Work request: Give the total of lines holding the word "window" in the records below, and nothing else.

Data extract:
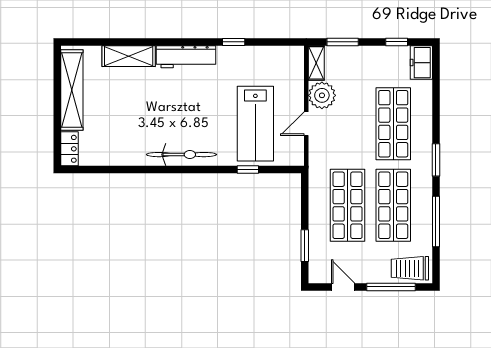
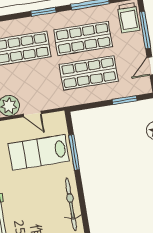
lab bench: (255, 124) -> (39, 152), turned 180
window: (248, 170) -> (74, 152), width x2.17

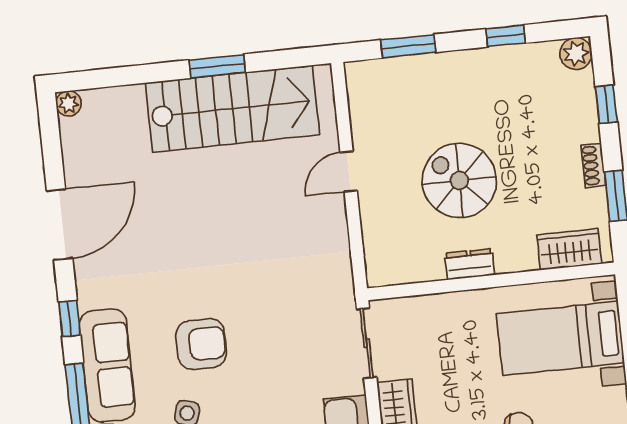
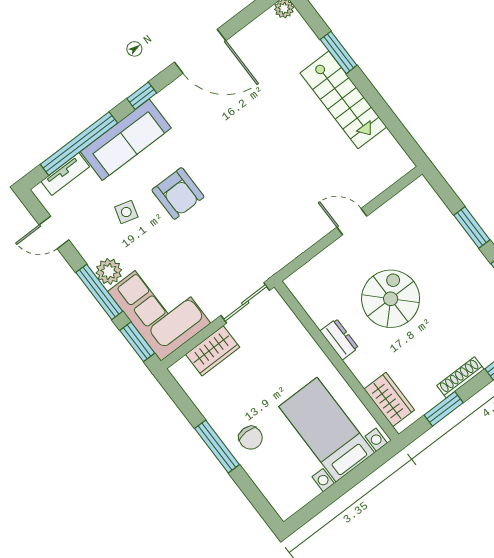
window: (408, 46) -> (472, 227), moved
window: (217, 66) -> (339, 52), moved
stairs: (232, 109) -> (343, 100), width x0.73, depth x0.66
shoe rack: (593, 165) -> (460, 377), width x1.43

Result below: 3